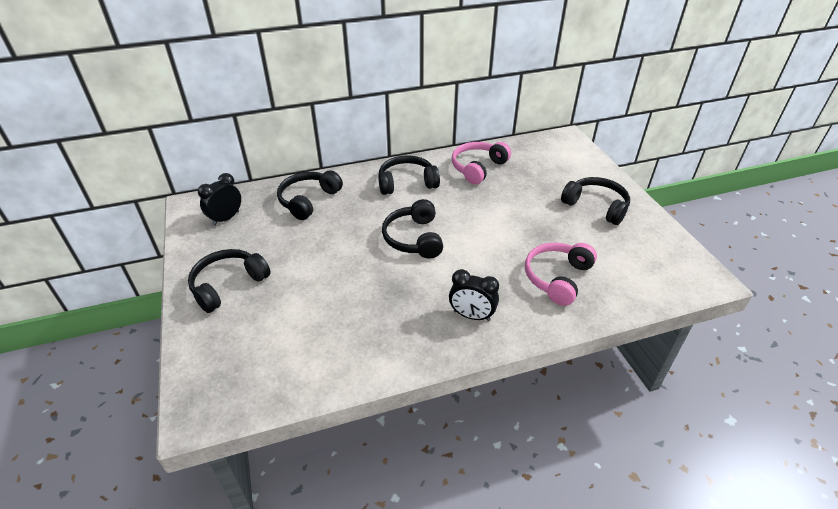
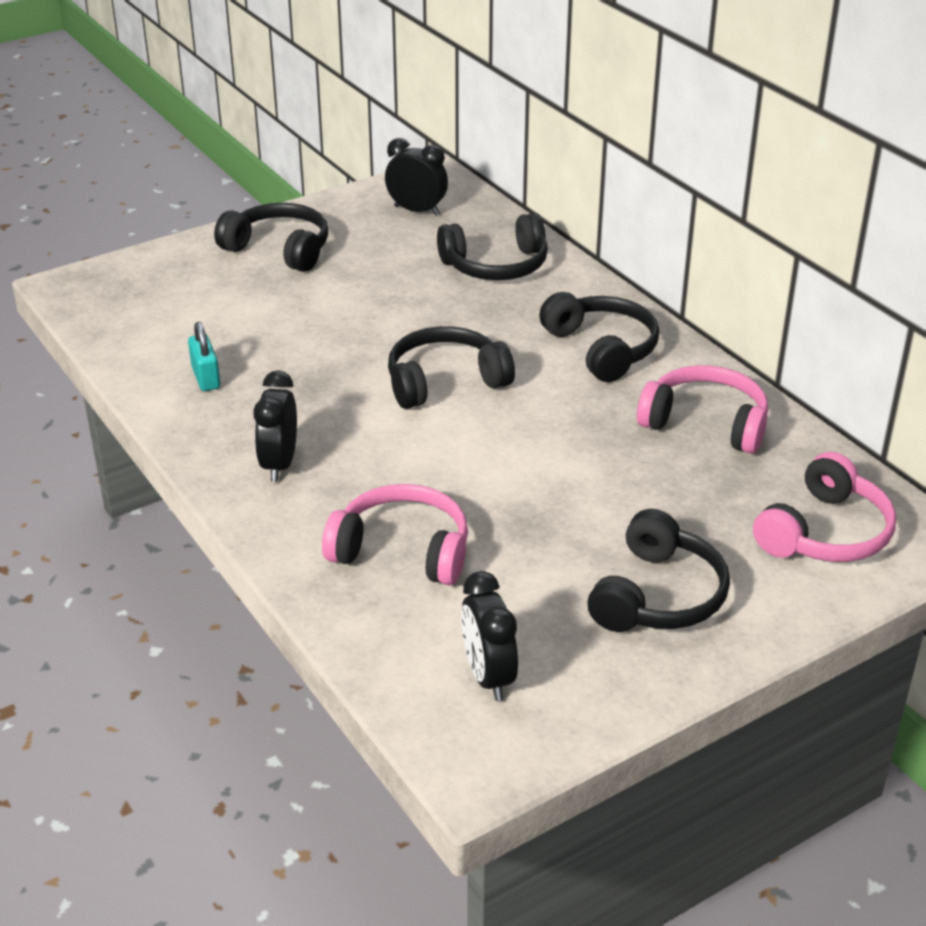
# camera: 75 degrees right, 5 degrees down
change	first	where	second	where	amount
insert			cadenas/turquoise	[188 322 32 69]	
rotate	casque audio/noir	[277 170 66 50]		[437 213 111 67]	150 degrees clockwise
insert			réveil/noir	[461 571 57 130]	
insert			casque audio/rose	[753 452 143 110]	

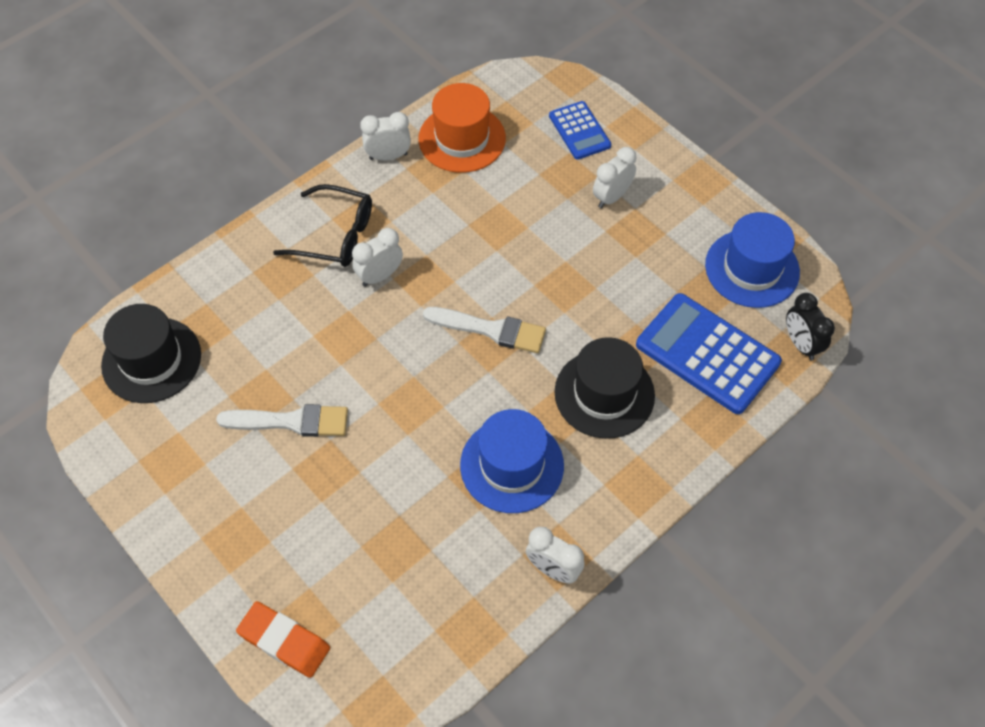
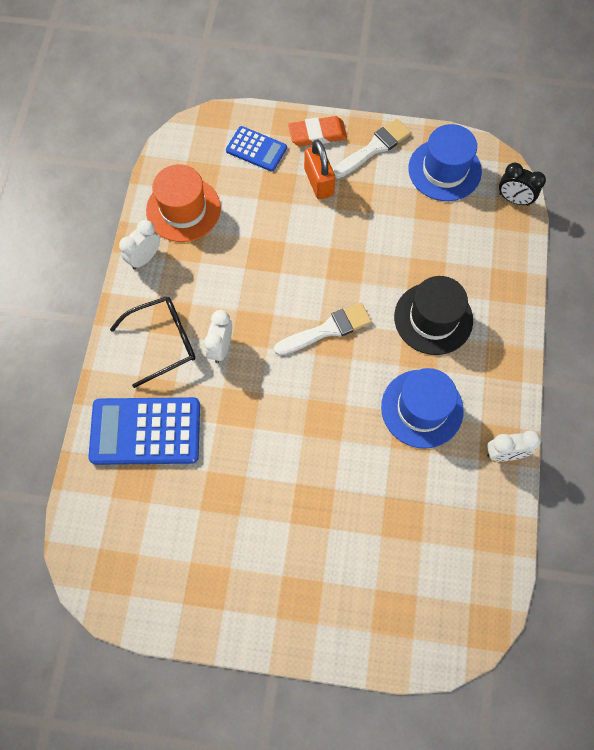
# camera: 40 degrees left, 10 degrees up
change	first	where	second	where	amount
move	calculatrice/bleu	[636 293 146 121]		[88 397 112 68]	
move	gomme/orange	[236 601 94 77]		[288 116 59 30]	
replace	réveil/blanc	[593 147 44 61]	cadenas/orange	[304 139 31 61]	
move	pinceau/blanc	[216 404 132 33]		[333 119 78 59]	
delete	chapeau/noir	[101 304 100 99]			

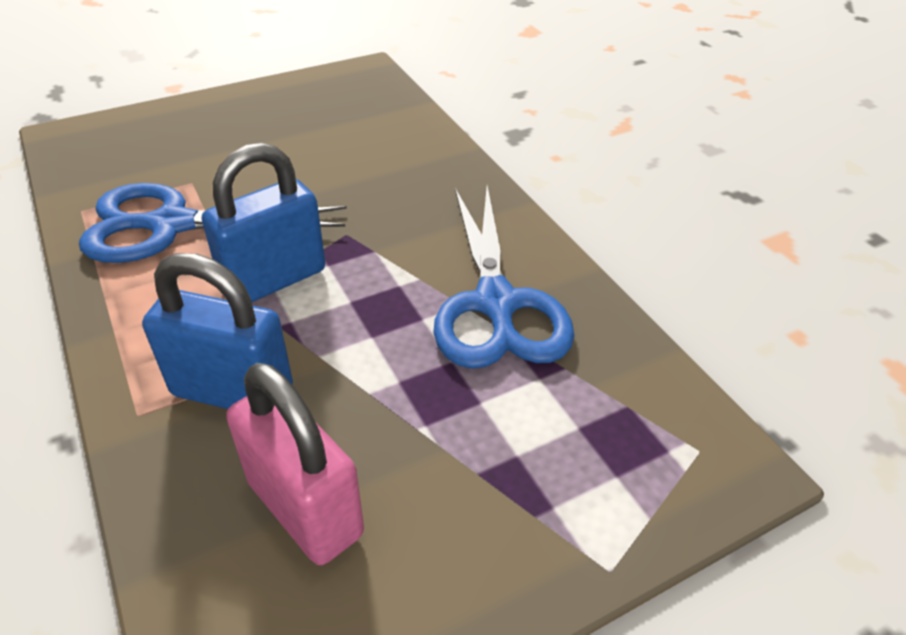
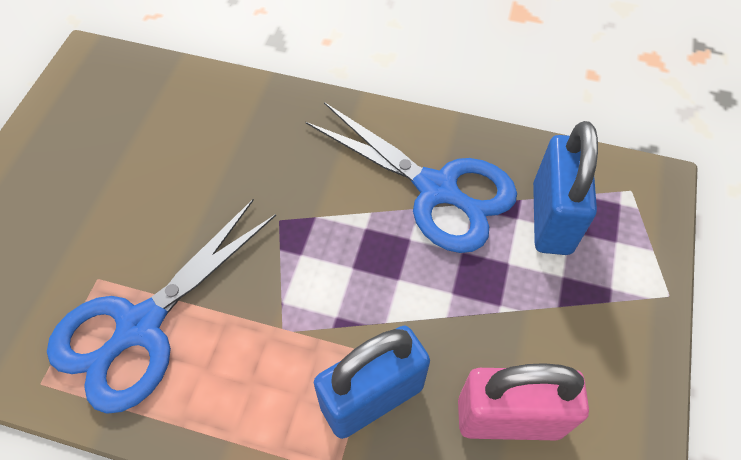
# camera: 45 degrees left, 15 degrees up
change	first	where	second	where	amount
move	cadenas/bleu	[202 143 123 159]		[533 121 65 134]	

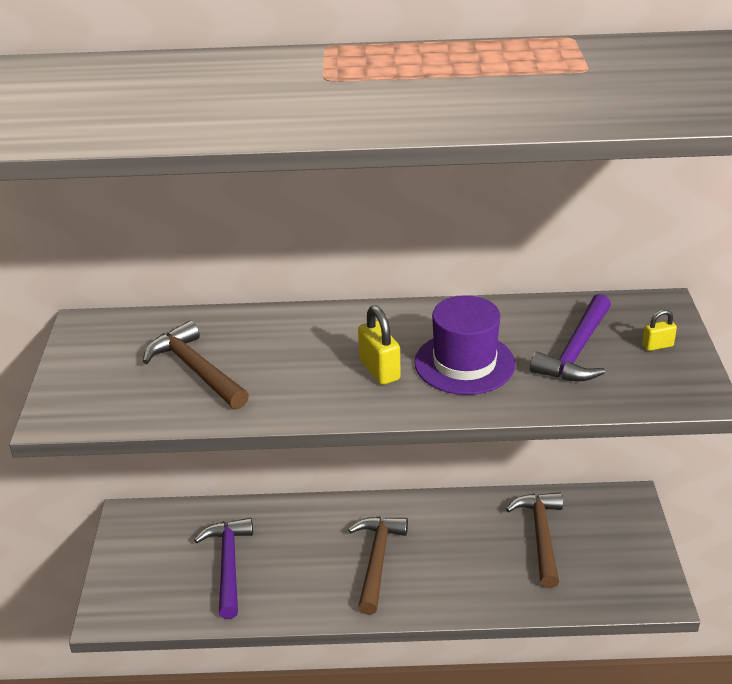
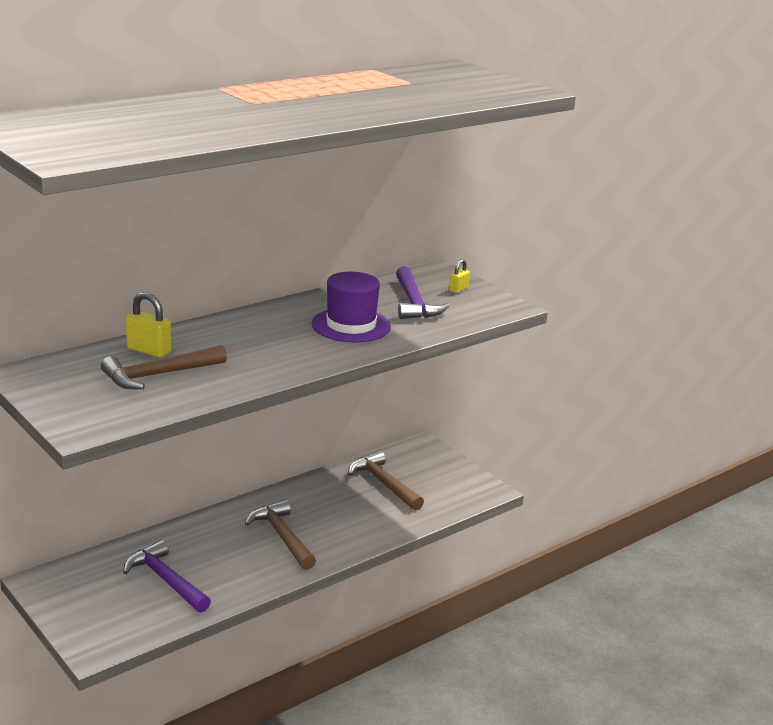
# camera: 40 degrees left, 10 degrees down
change	first	where	second	where	amount
rotate	marteau/marron	[143 321 106 88]		[101 345 126 44]	45 degrees counterclockwise
move	cadenas/jaune	[358 305 43 80]		[126 292 45 65]	

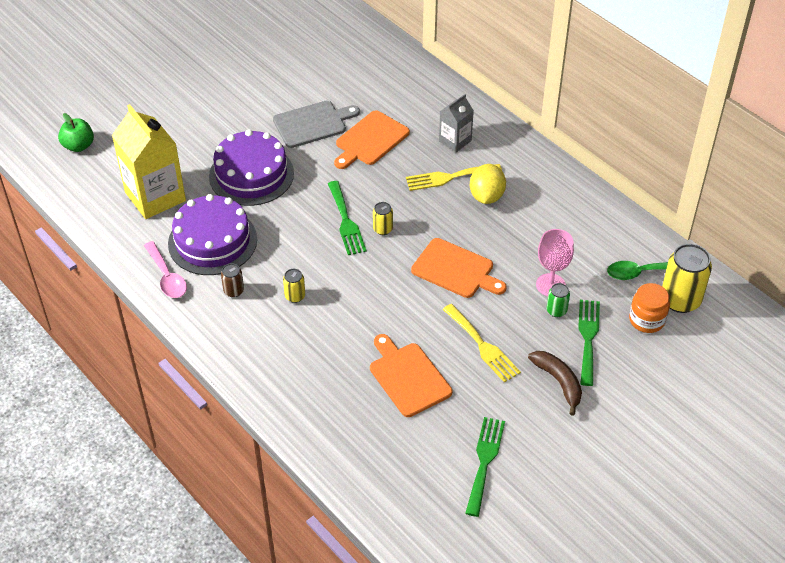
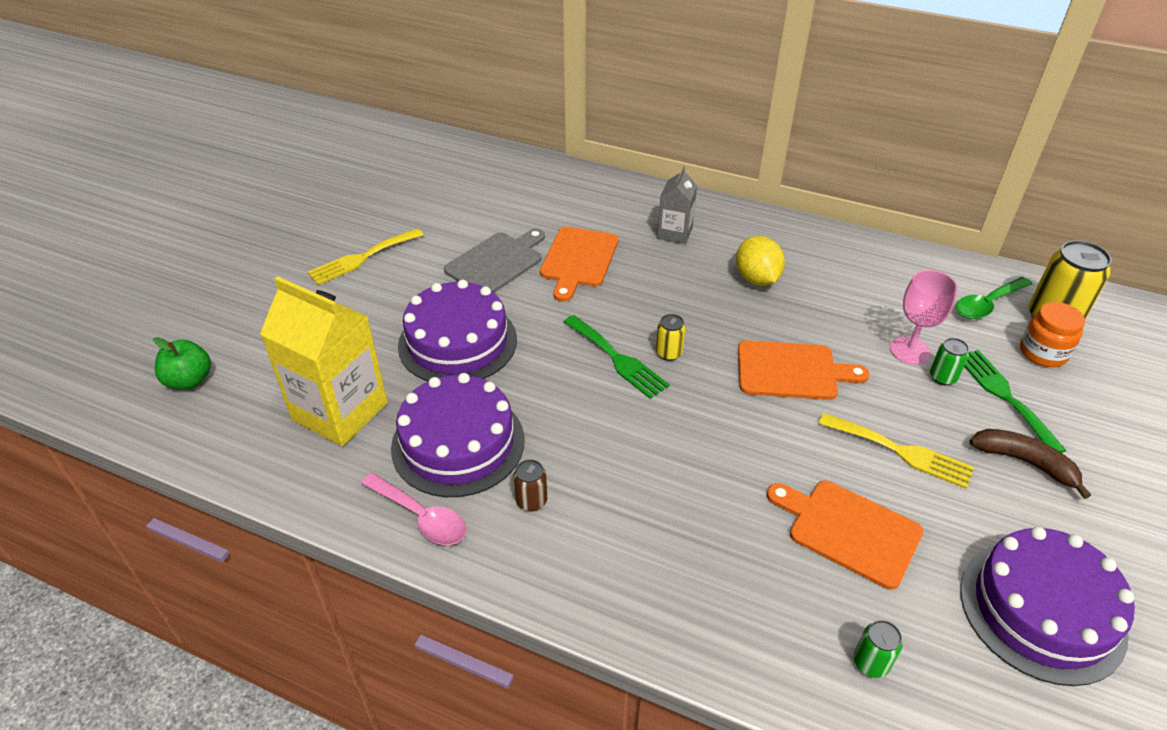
# camera: 25 degrees left, 5 degrees down
change	first	where	second	where	amount
move	fourchette/jaune	[406 164 96 27]		[308 228 115 57]	
insert			canette/vert	[854 620 49 58]	
replace	fourchette/vert	[465 417 40 100]	gâteau/violet	[960 526 175 160]	
delete	canette/jaune	[283 269 22 34]			

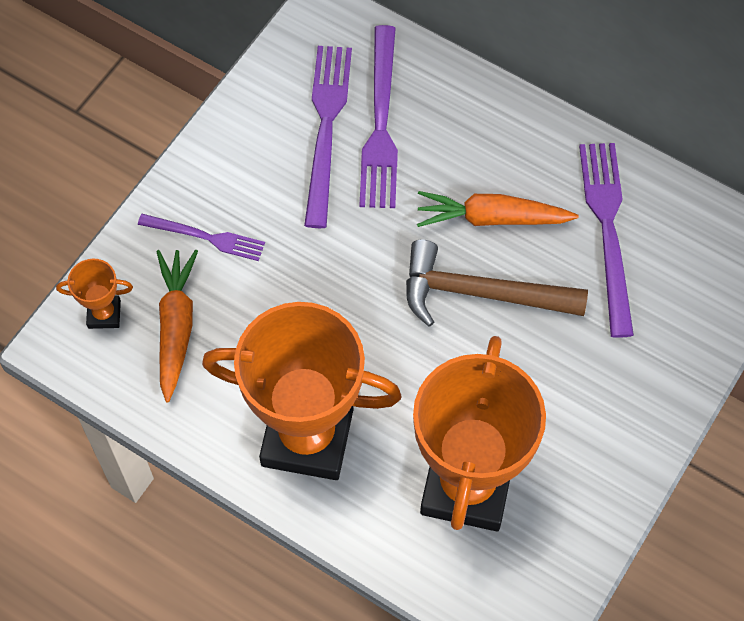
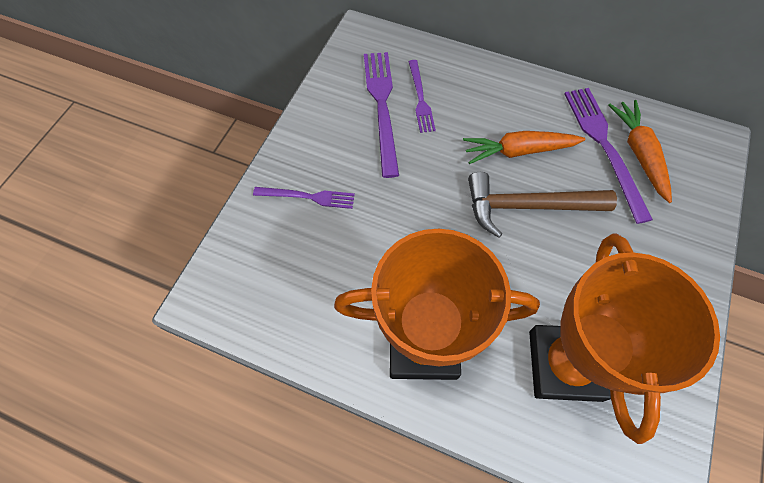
# camera: 10 degrees left, 0 degrees up
change	first	where	second	where	amount
resize	fourchette/violet	[359 25 39 183]		[408 60 28 73]	x0.59
move	carotte/orange	[156 250 42 152]		[608 100 64 103]	
delete	trophée/orange	[56 259 77 70]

- - - -

§ Work instructions:
Write out again, exactly, each line from the one with "# camera: 25 degrees left, 5 degrees down" to the end of the entries. No pictures go in.

§ Solution to this problem:
# camera: 25 degrees left, 5 degrees down
change	first	where	second	where	amount
move	fourchette/jaune	[406 164 96 27]		[308 228 115 57]	
insert			canette/vert	[854 620 49 58]	
replace	fourchette/vert	[465 417 40 100]	gâteau/violet	[960 526 175 160]	
delete	canette/jaune	[283 269 22 34]			

# camera: 10 degrees left, 0 degrees up
change	first	where	second	where	amount
resize	fourchette/violet	[359 25 39 183]		[408 60 28 73]	x0.59
move	carotte/orange	[156 250 42 152]		[608 100 64 103]	
delete	trophée/orange	[56 259 77 70]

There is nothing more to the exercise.